#### [Your task]
Give the count of lines that hold the word "soap" in this listing, with nothing added.

#### [Dataset records]

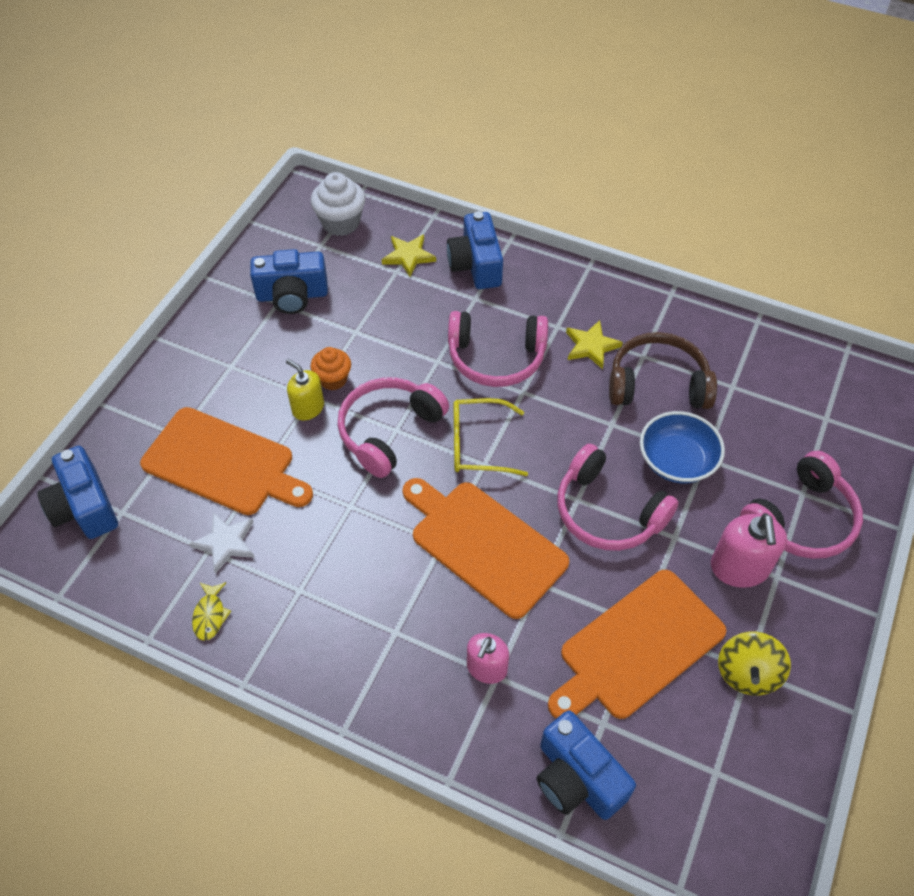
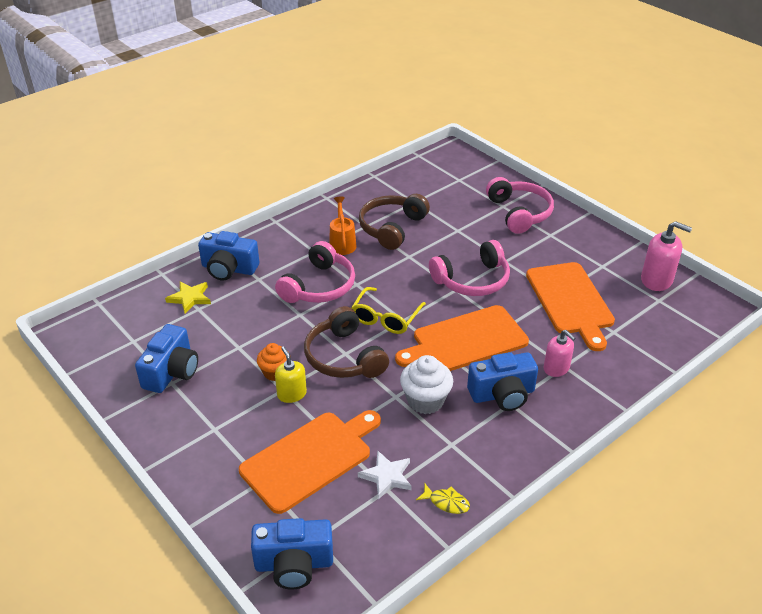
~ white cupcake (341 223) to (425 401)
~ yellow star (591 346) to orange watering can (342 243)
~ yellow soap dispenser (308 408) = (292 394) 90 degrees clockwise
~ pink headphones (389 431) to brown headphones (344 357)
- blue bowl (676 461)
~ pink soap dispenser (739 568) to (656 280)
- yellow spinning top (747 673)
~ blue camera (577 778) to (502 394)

...

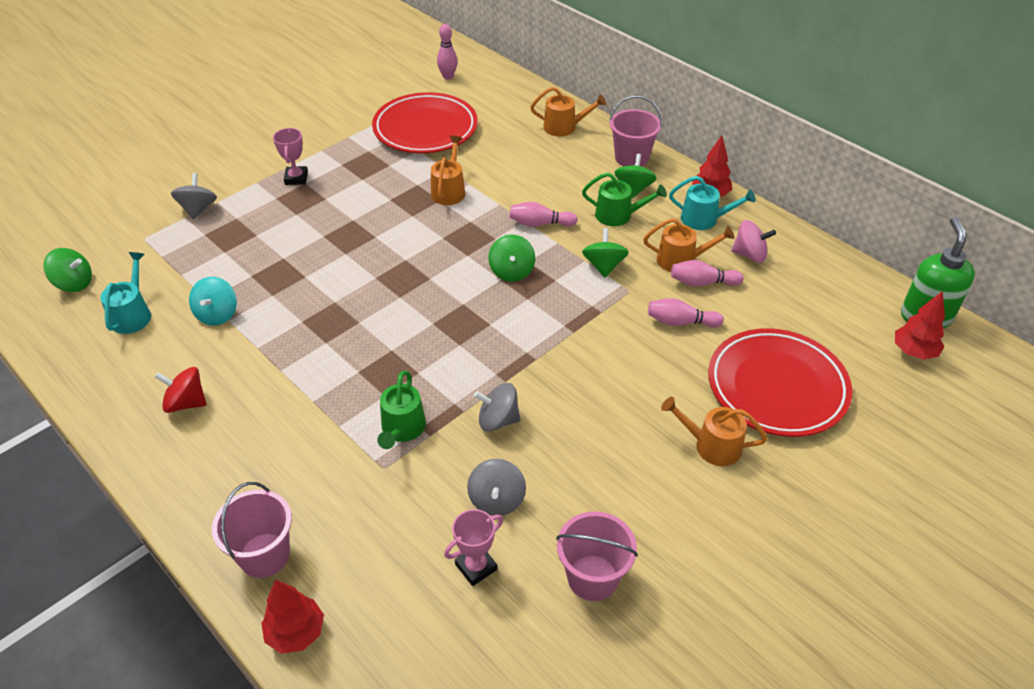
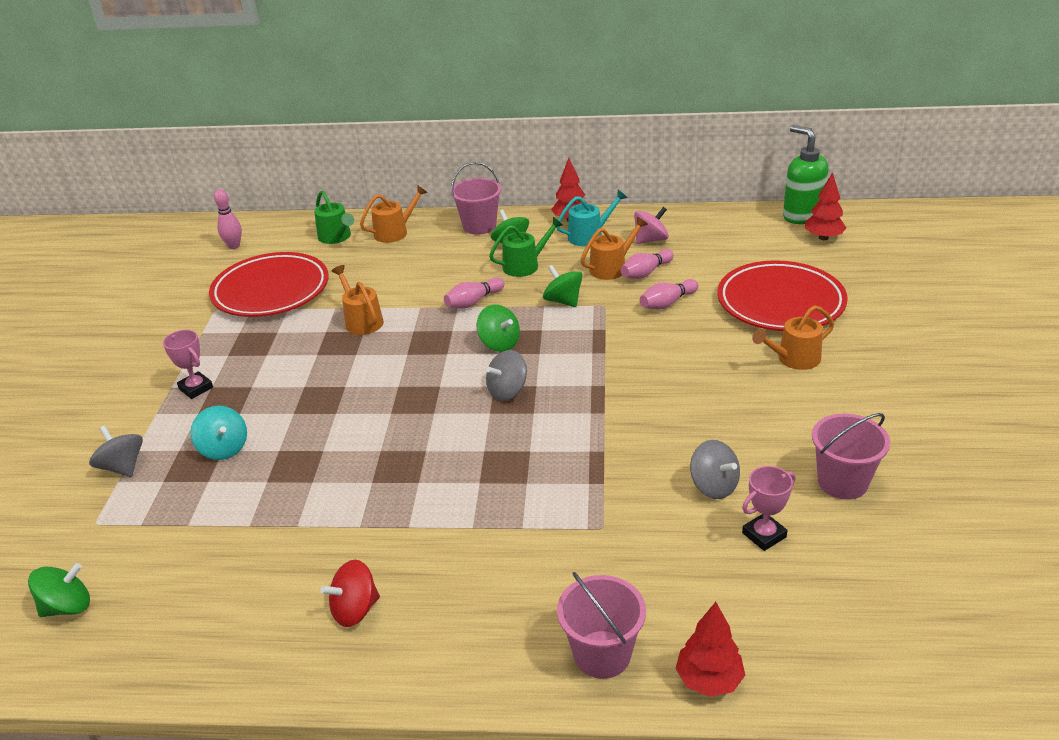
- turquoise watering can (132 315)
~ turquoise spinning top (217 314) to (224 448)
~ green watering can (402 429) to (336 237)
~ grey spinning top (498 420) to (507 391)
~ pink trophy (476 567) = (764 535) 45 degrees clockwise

#### [Your response]
2